===== PROVIDED ENTRIES

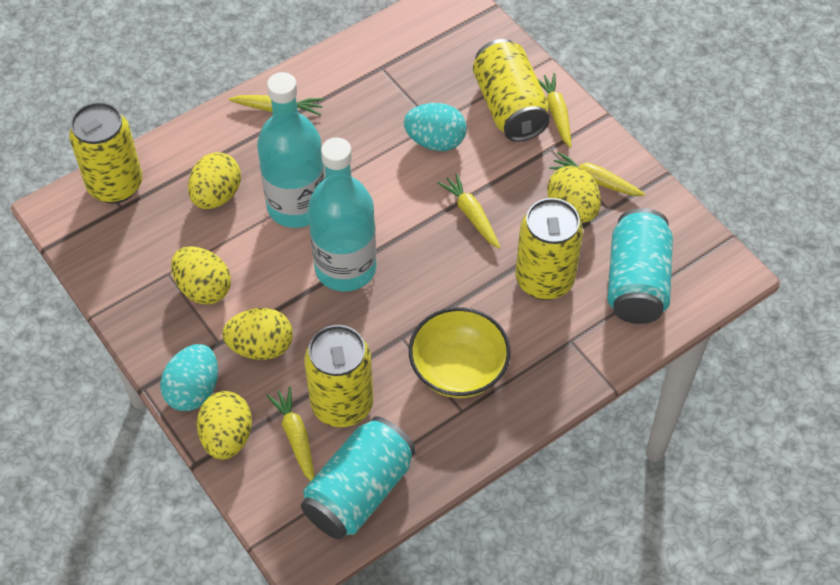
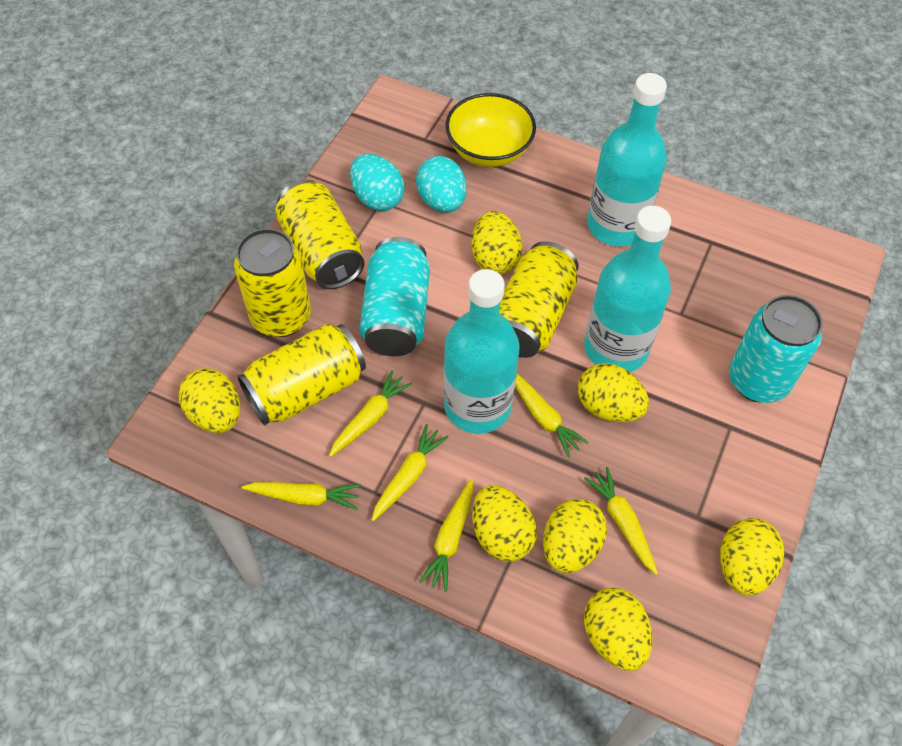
turquoise bottle: 2 -> 3
yellow carrot: 5 -> 6
yellow egg: 5 -> 7

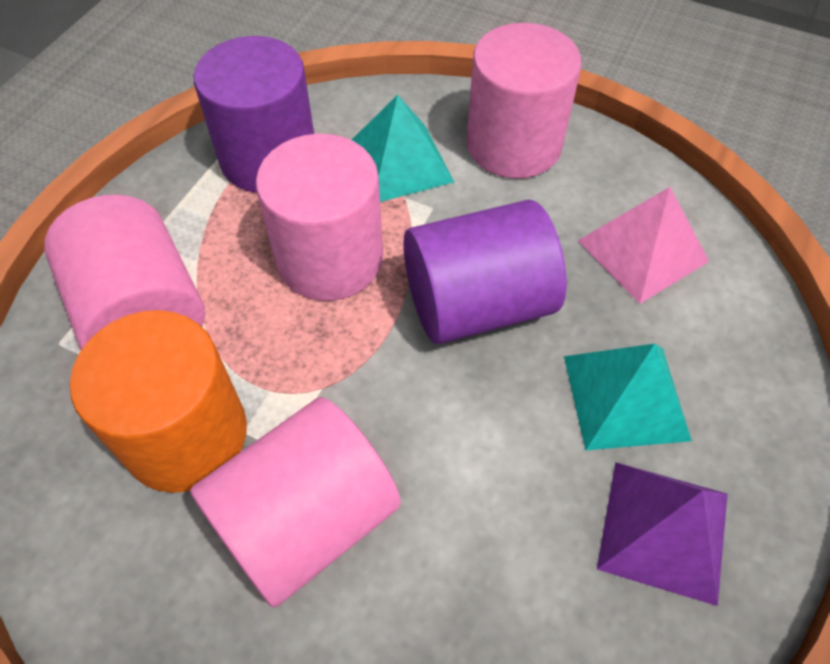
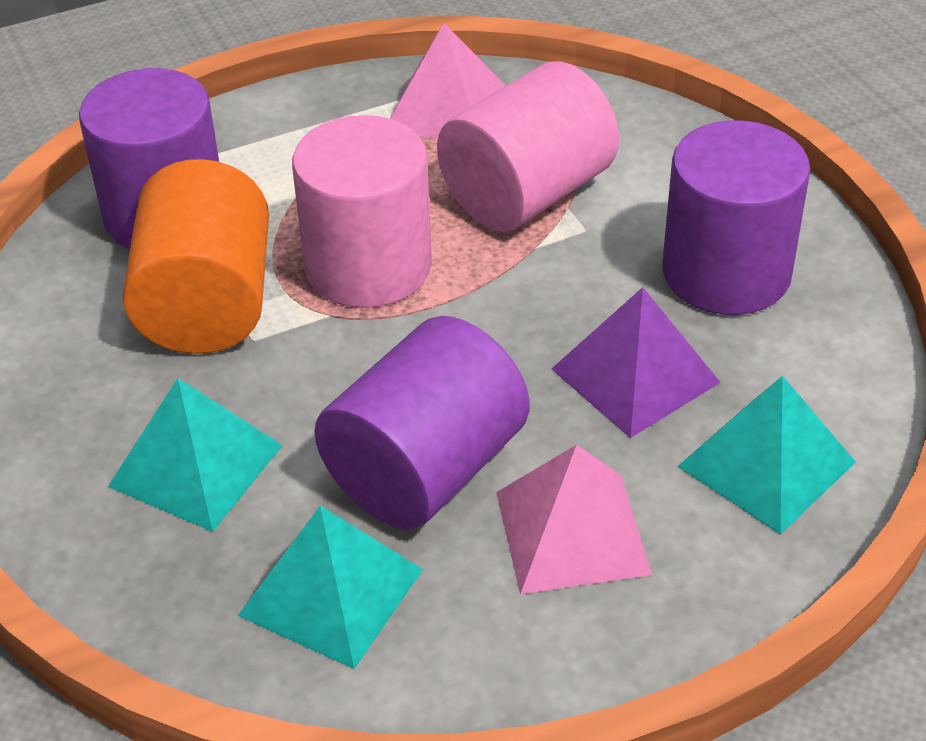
pink cylinder: 4 -> 2
pink pyramid: 1 -> 2
purple cylinder: 2 -> 3
turquoise pyramid: 2 -> 3

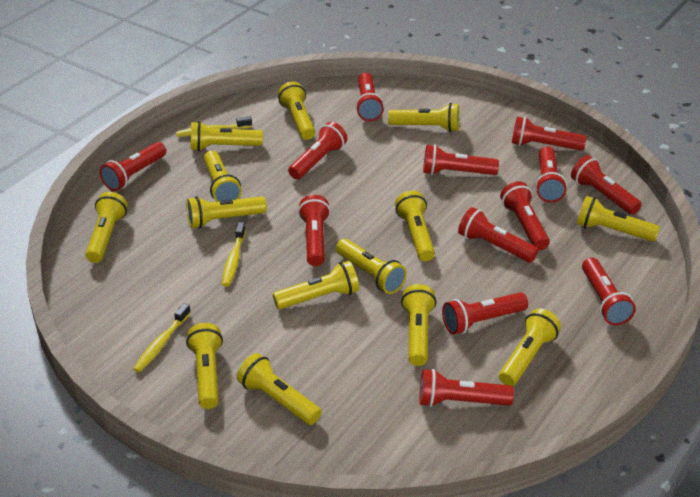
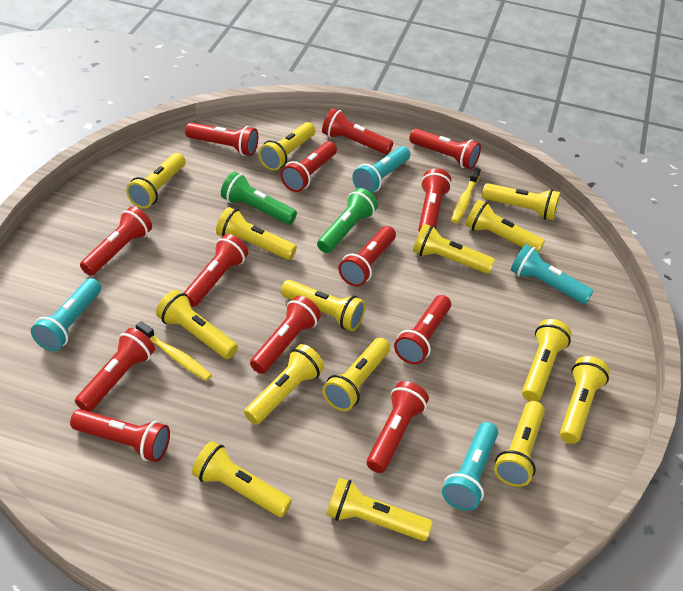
green flashlight: 0 -> 2
turquoise flashlight: 0 -> 4
yellow flashlight: 14 -> 15
yellow toothbrush: 3 -> 2

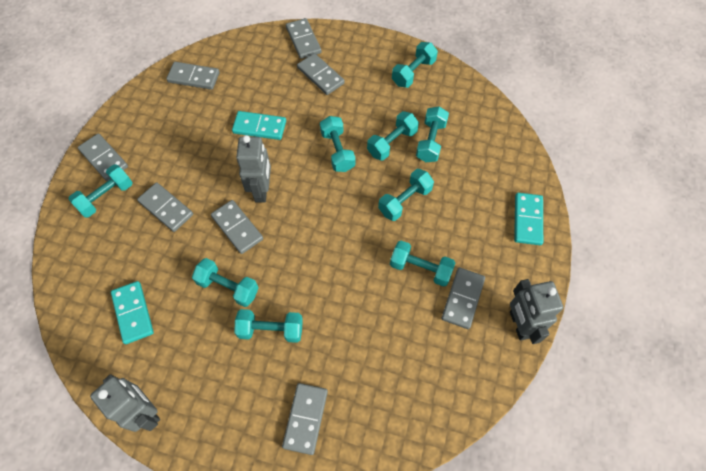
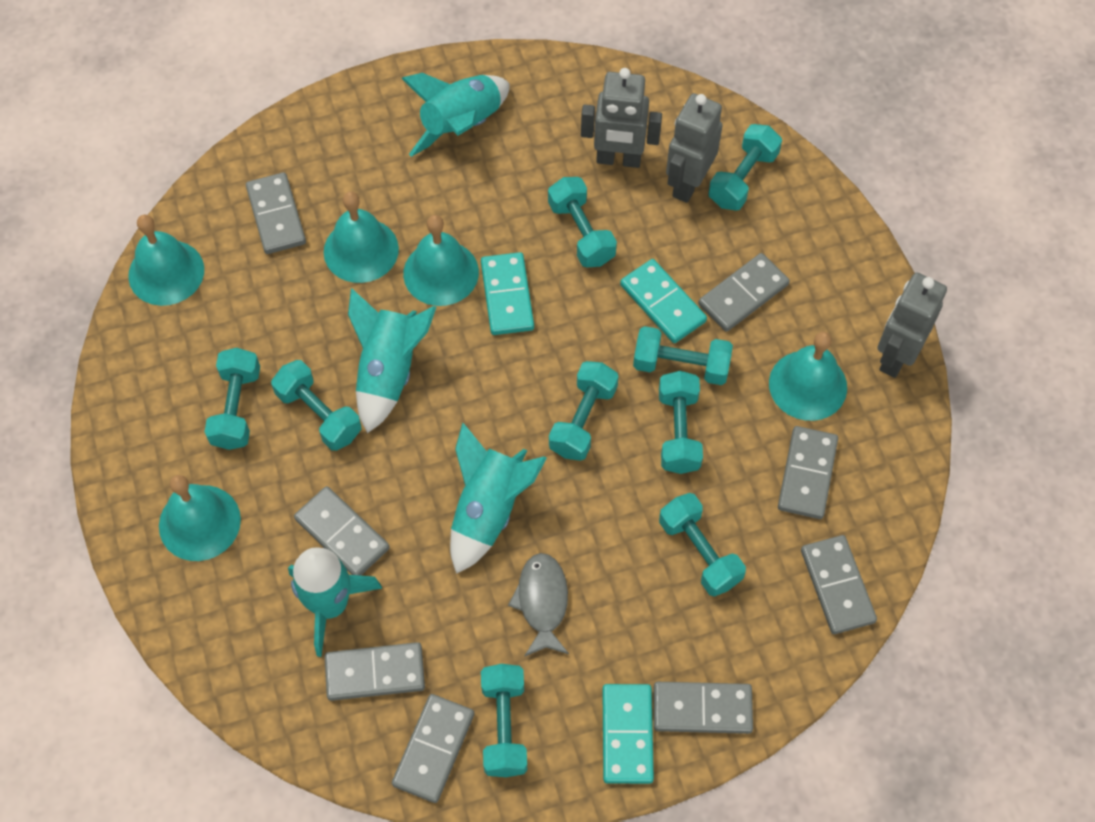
grey fish: 0 -> 1
turquoise bell: 0 -> 5
turquoise rocket: 0 -> 4

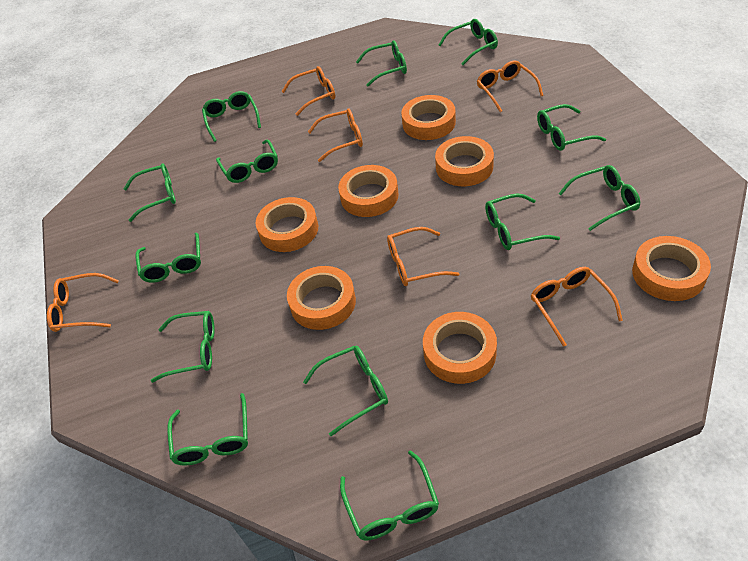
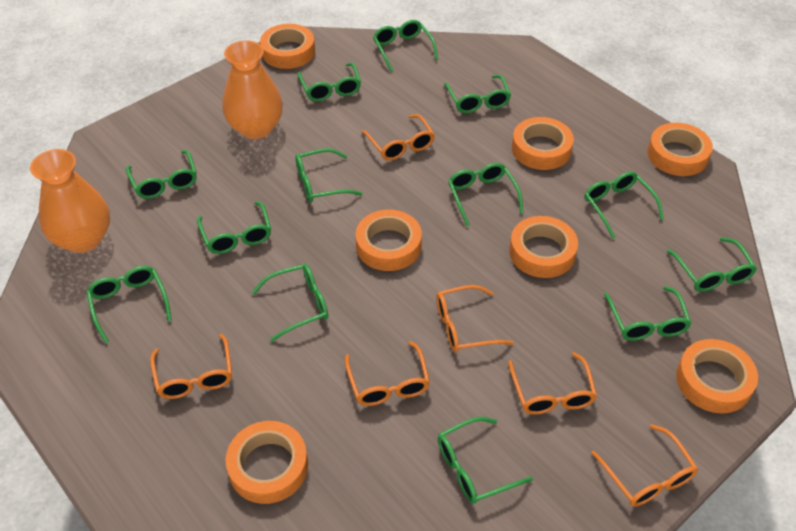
orange vase: 0 -> 2

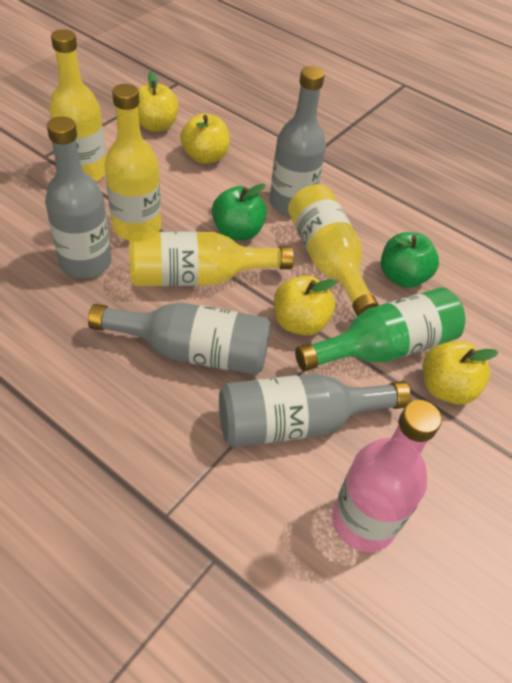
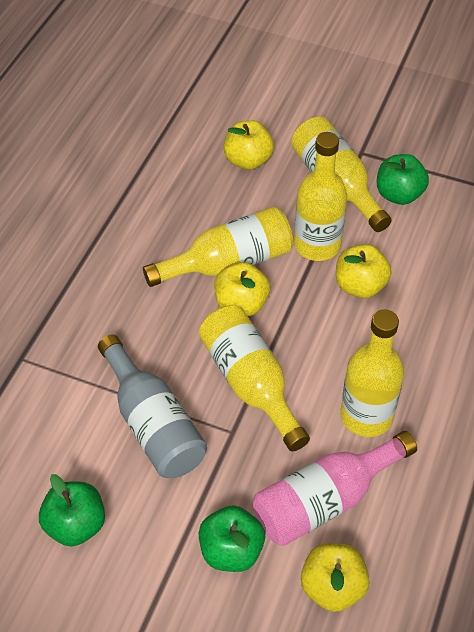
green apple: 2 -> 3
green bottle: 1 -> 0
grey bottle: 4 -> 1
yellow bottle: 4 -> 5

==========

WORK INSTRUCTIONS: The job here is to find each line above with the word "turquoise" and copy it.

THE ANSWER:
turquoise bottle: 2 -> 3
turquoise pyramid: 2 -> 3
turquoise flashlight: 0 -> 4
turquoise bell: 0 -> 5
turquoise rocket: 0 -> 4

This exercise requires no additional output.